PROBLEM REQUIREMENTS
Restate exactly, and only, the lines spanning from the one with "purple plane: 1 -> 2" to the end of the records below.

DATA SUPPLIED
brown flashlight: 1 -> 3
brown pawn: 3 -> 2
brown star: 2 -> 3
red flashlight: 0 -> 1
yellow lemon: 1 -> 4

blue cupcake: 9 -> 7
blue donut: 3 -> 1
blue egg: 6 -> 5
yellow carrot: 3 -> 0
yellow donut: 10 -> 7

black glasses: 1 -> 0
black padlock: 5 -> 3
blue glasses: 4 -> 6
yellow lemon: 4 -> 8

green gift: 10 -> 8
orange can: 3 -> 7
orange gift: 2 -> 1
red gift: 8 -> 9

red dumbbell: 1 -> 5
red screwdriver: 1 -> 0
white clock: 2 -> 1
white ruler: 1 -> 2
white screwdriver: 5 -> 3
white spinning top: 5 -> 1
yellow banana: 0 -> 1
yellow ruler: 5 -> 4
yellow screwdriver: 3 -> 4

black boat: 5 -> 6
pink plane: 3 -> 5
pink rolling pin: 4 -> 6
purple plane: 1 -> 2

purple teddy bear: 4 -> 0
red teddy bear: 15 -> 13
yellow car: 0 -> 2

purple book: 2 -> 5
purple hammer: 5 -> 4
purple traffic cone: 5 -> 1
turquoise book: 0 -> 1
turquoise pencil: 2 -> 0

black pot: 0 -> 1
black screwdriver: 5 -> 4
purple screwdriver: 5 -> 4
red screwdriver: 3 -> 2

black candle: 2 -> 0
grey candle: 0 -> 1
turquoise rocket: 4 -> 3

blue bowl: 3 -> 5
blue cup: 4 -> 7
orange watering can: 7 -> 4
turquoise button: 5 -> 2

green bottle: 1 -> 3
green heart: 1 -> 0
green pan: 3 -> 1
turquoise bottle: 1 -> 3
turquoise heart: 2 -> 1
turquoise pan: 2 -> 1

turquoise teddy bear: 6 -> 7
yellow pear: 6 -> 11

ANSWER TO THIS PROBLEM
purple plane: 1 -> 2

purple teddy bear: 4 -> 0
red teddy bear: 15 -> 13
yellow car: 0 -> 2

purple book: 2 -> 5
purple hammer: 5 -> 4
purple traffic cone: 5 -> 1
turquoise book: 0 -> 1
turquoise pencil: 2 -> 0

black pot: 0 -> 1
black screwdriver: 5 -> 4
purple screwdriver: 5 -> 4
red screwdriver: 3 -> 2

black candle: 2 -> 0
grey candle: 0 -> 1
turquoise rocket: 4 -> 3

blue bowl: 3 -> 5
blue cup: 4 -> 7
orange watering can: 7 -> 4
turquoise button: 5 -> 2

green bottle: 1 -> 3
green heart: 1 -> 0
green pan: 3 -> 1
turquoise bottle: 1 -> 3
turquoise heart: 2 -> 1
turquoise pan: 2 -> 1

turquoise teddy bear: 6 -> 7
yellow pear: 6 -> 11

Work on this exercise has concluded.